— RECORDS PROVIDED —
· · · · ·

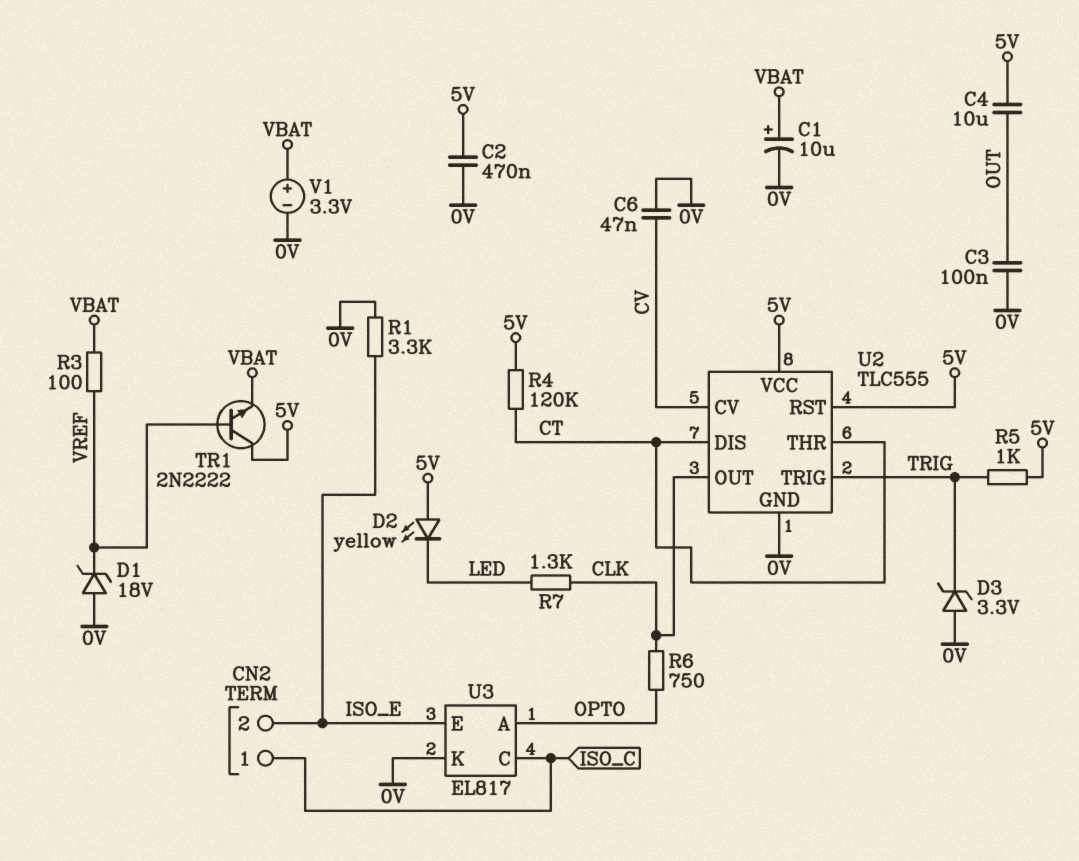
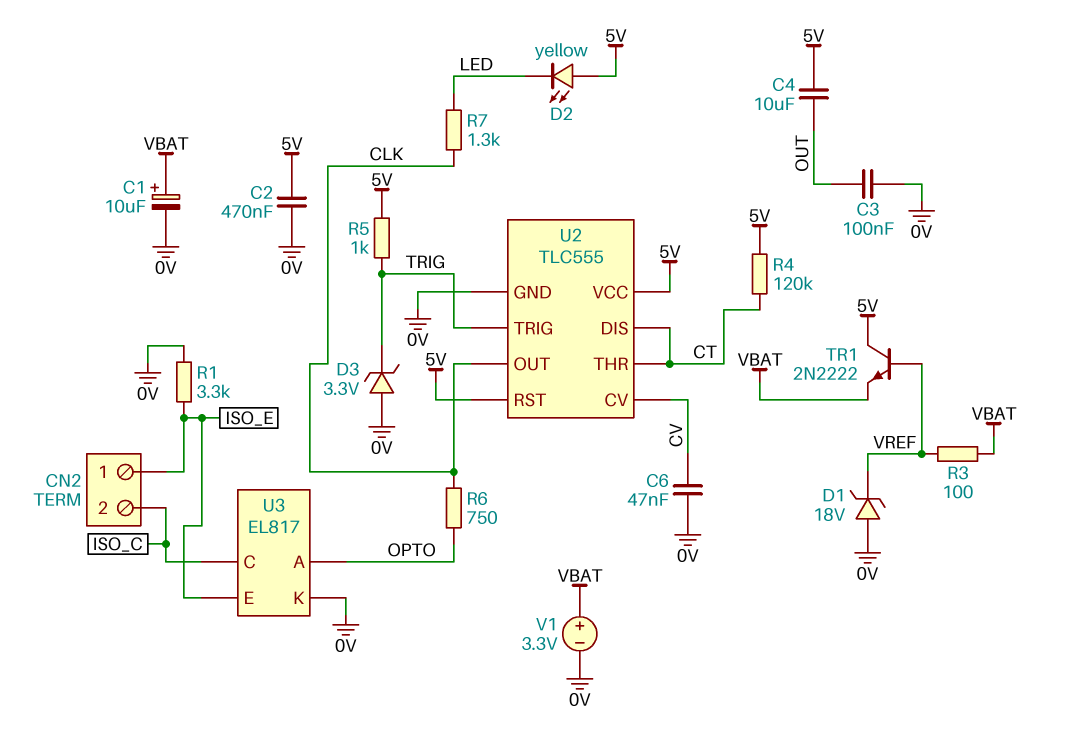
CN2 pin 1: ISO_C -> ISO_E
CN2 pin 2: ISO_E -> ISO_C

· · · · ·

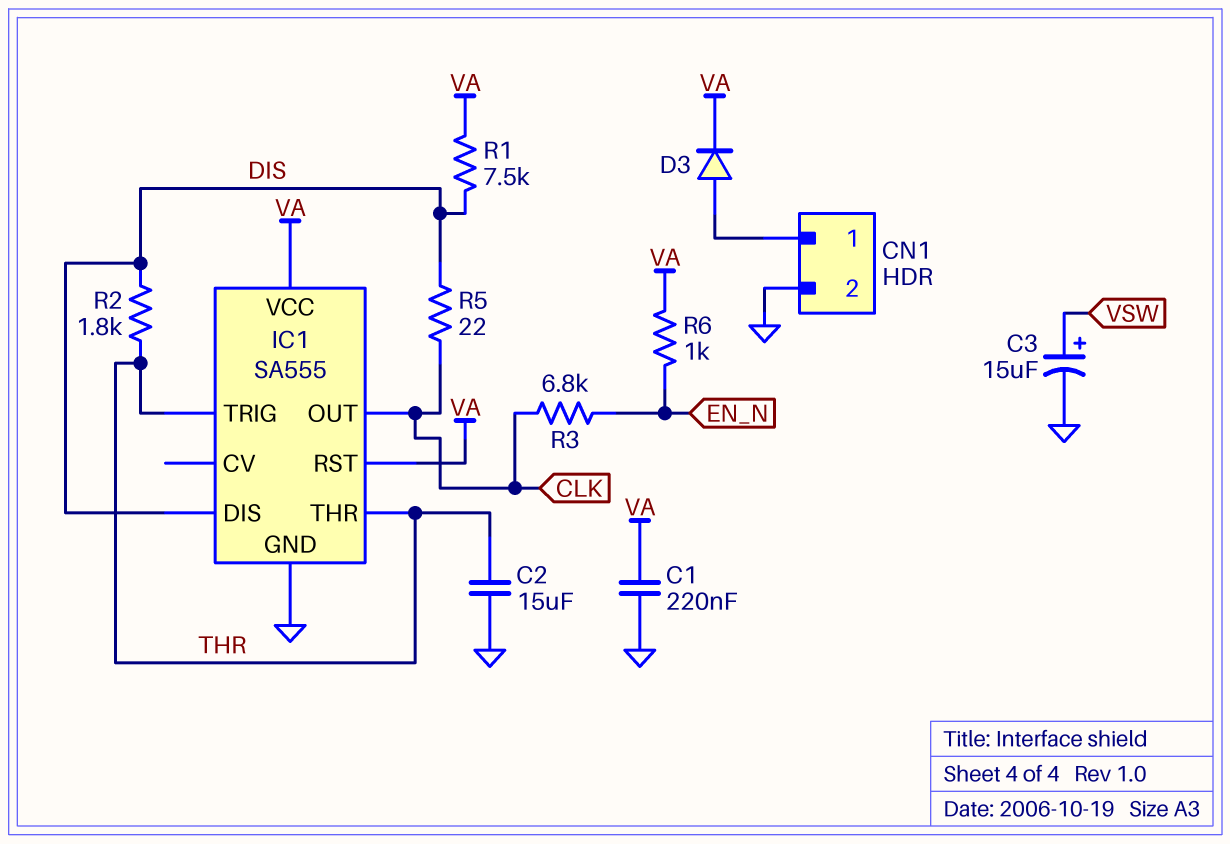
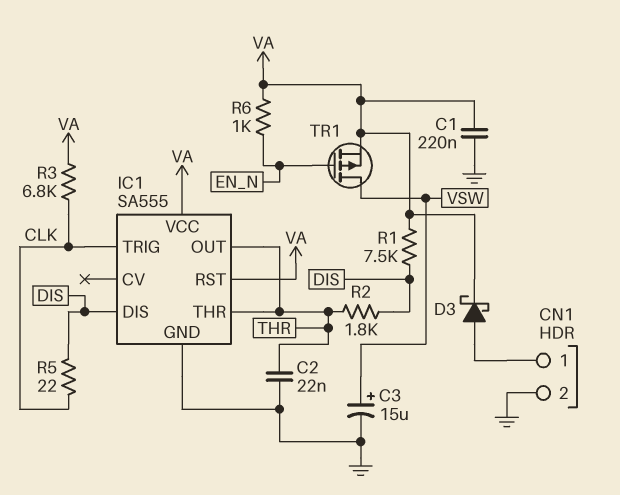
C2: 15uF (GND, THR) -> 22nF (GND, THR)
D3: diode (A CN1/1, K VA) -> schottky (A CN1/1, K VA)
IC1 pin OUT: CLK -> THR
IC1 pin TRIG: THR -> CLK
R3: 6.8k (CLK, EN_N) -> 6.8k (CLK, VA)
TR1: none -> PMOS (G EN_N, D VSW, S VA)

· · · · ·

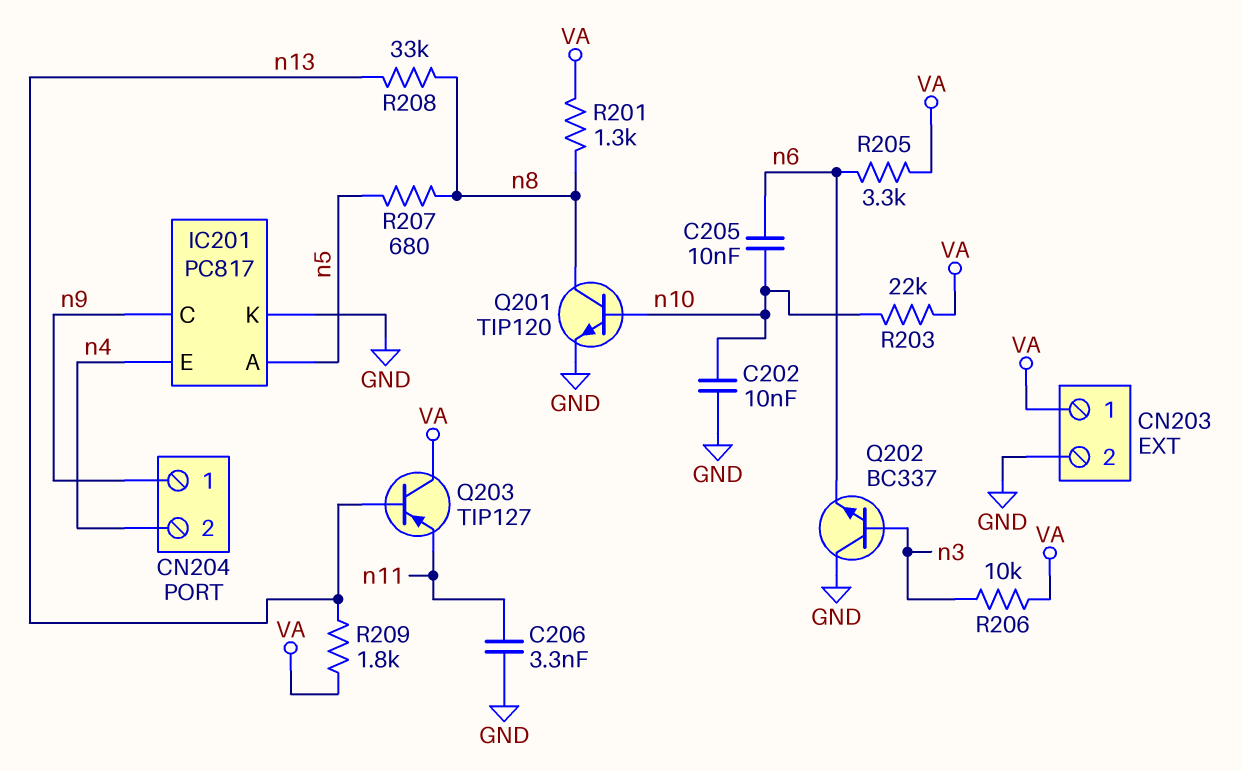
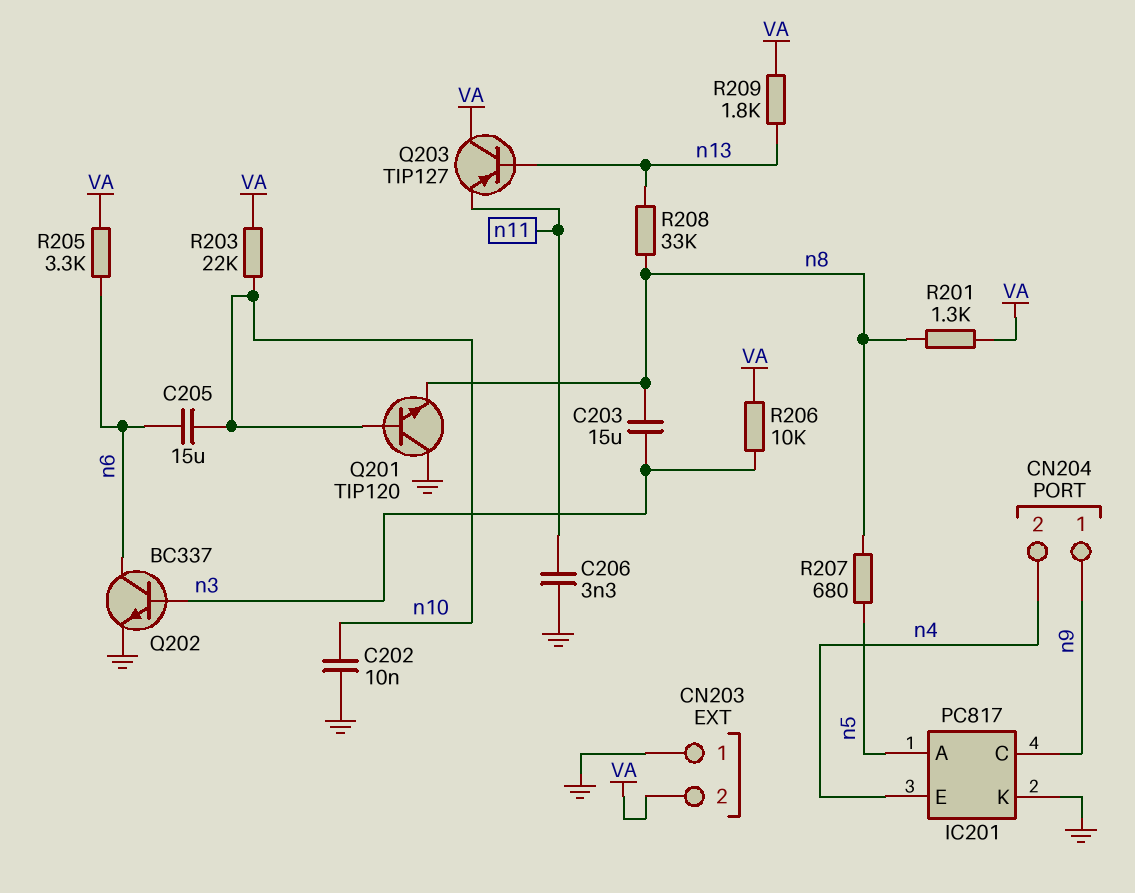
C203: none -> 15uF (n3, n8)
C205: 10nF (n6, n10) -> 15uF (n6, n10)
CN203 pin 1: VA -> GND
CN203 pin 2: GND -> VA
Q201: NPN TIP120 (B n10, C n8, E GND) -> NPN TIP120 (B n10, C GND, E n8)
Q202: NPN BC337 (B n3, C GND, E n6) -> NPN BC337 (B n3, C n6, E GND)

· · · · ·

— ASSIGNMENT —
Within the listing above, extract exactly the lines from the line with "Q201: NPN TIP120" to the line with "Q202: NPN BC337", the two named lines included, and no others.

— FINAL ANSWER —
Q201: NPN TIP120 (B n10, C n8, E GND) -> NPN TIP120 (B n10, C GND, E n8)
Q202: NPN BC337 (B n3, C GND, E n6) -> NPN BC337 (B n3, C n6, E GND)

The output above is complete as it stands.